---------- Stored data ----------

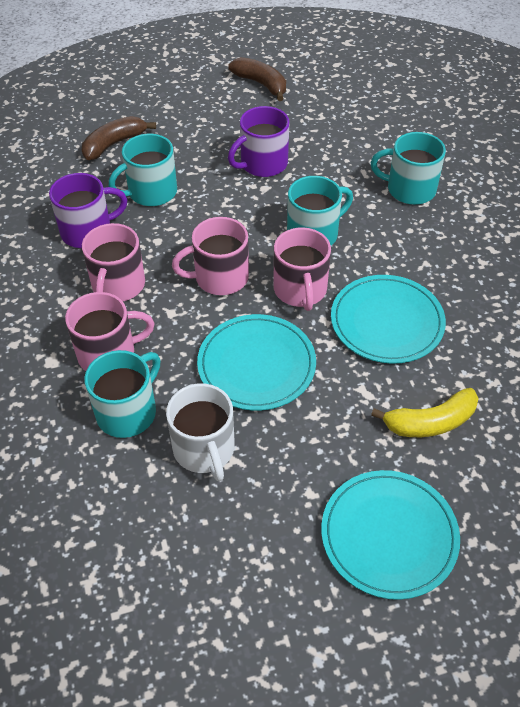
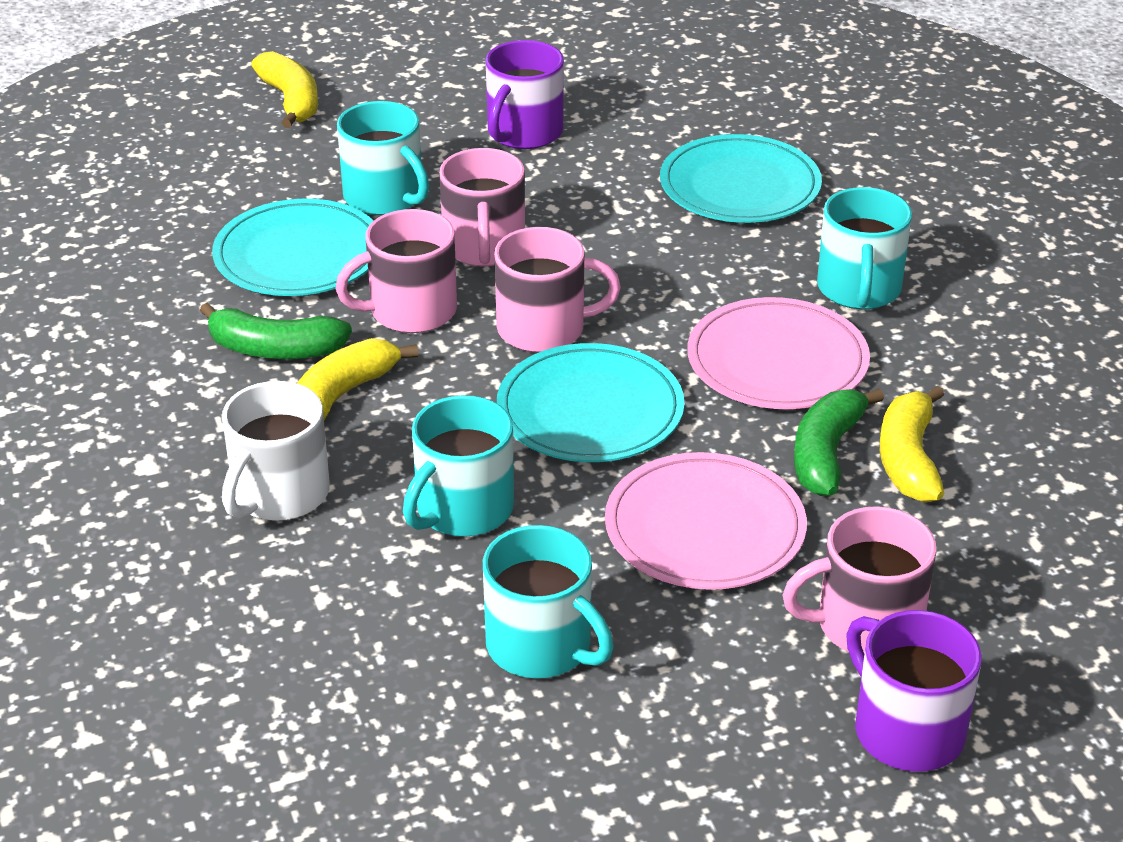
brown banana: 2 -> 0
green banana: 0 -> 2
pink plate: 0 -> 2
yellow banana: 1 -> 3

----------

* _Work order_
Retype the whole listing exactly. Do not include the pictures.

* _Response area_
brown banana: 2 -> 0
green banana: 0 -> 2
pink plate: 0 -> 2
yellow banana: 1 -> 3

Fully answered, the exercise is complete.